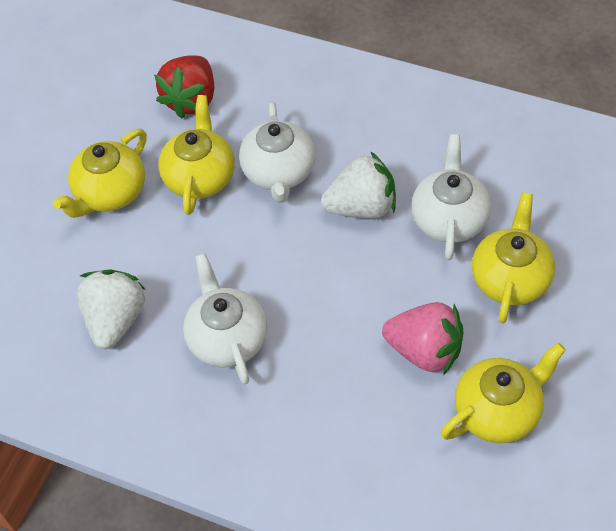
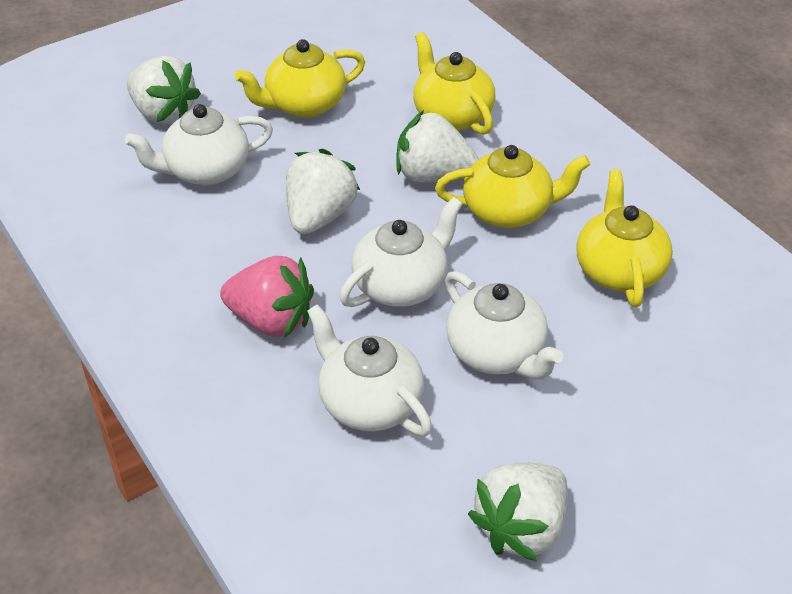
red strawberry: 1 -> 0
white strawberry: 2 -> 4
white teapot: 3 -> 4

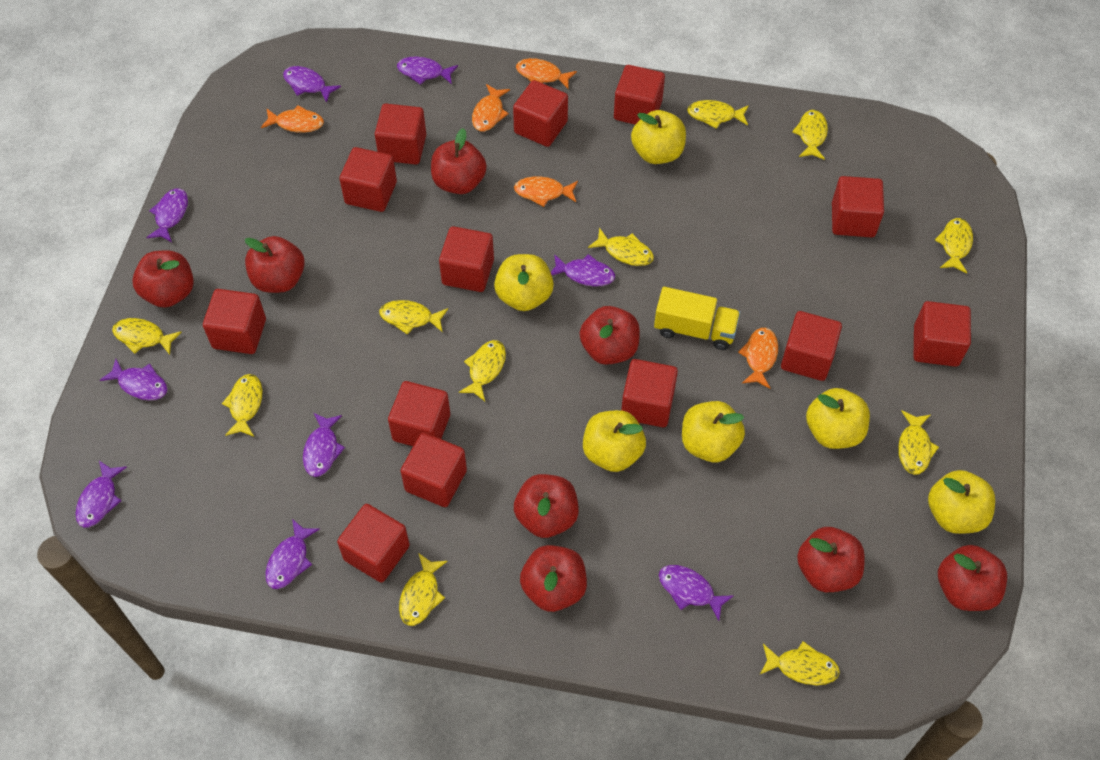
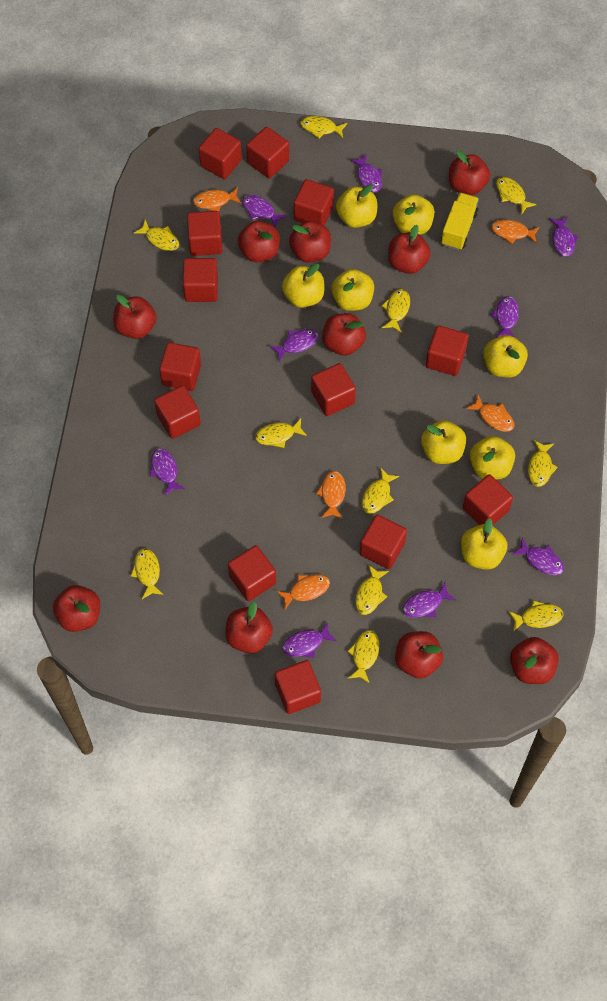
red apple: 8 -> 10
yellow apple: 6 -> 8

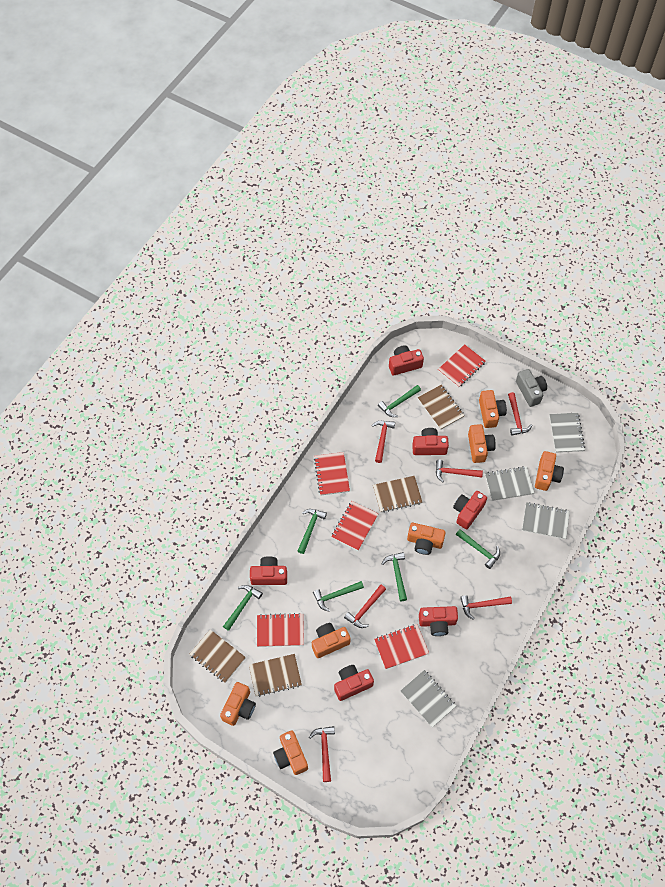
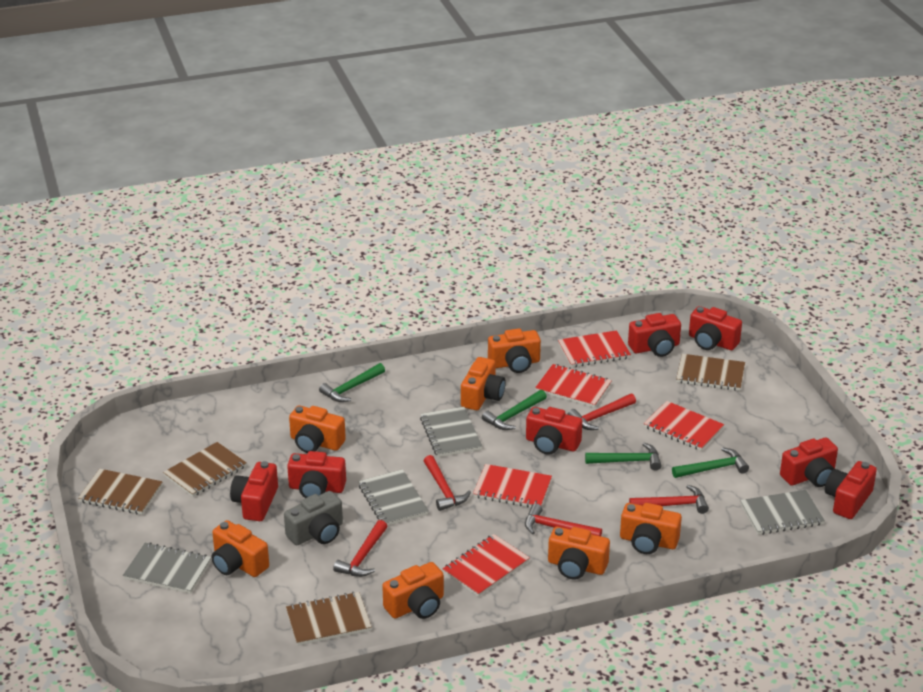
green hammer: 6 -> 4
red camera: 6 -> 7
red hammer: 6 -> 5

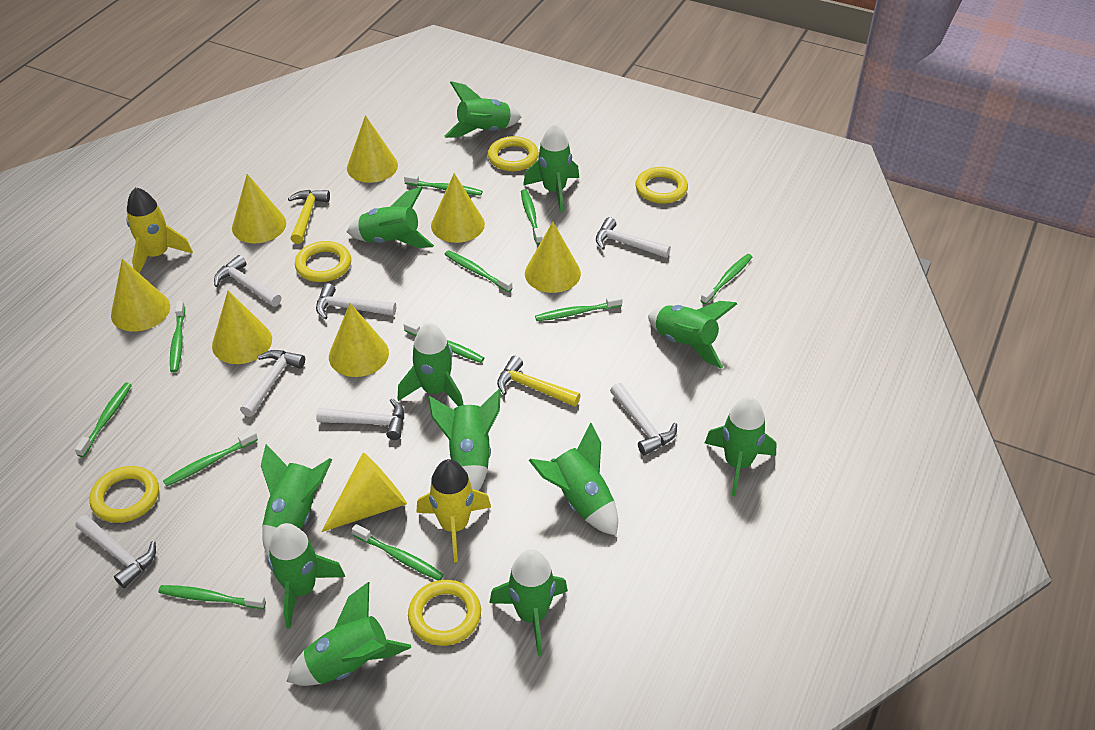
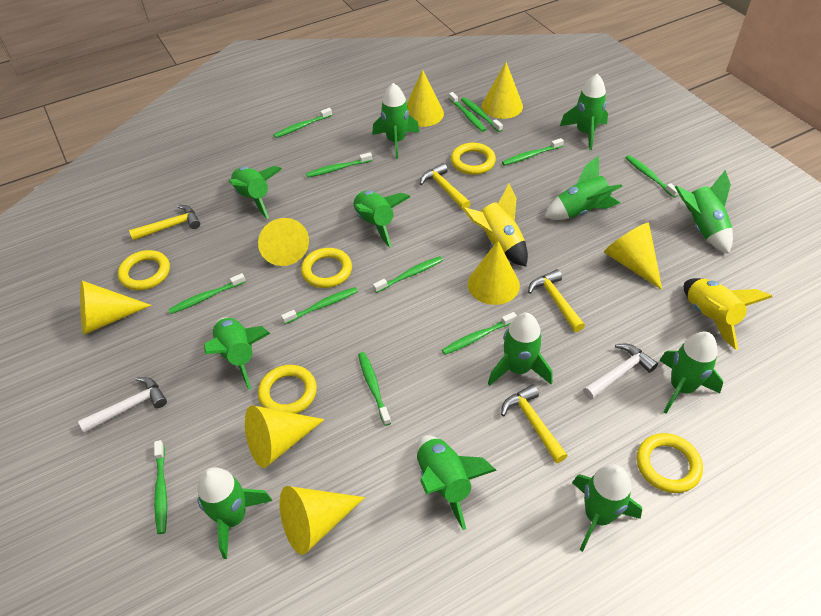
green toothbrush: 11 -> 12
white hammer: 7 -> 2
yellow hammer: 2 -> 4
───
Omit every picture, then write out the entries above exactly.

→ **Final answer**:
red strawberry: 1 -> 0
white strawberry: 2 -> 4
white teapot: 3 -> 4

red apple: 8 -> 10
yellow apple: 6 -> 8

green hammer: 6 -> 4
red camera: 6 -> 7
red hammer: 6 -> 5

green toothbrush: 11 -> 12
white hammer: 7 -> 2
yellow hammer: 2 -> 4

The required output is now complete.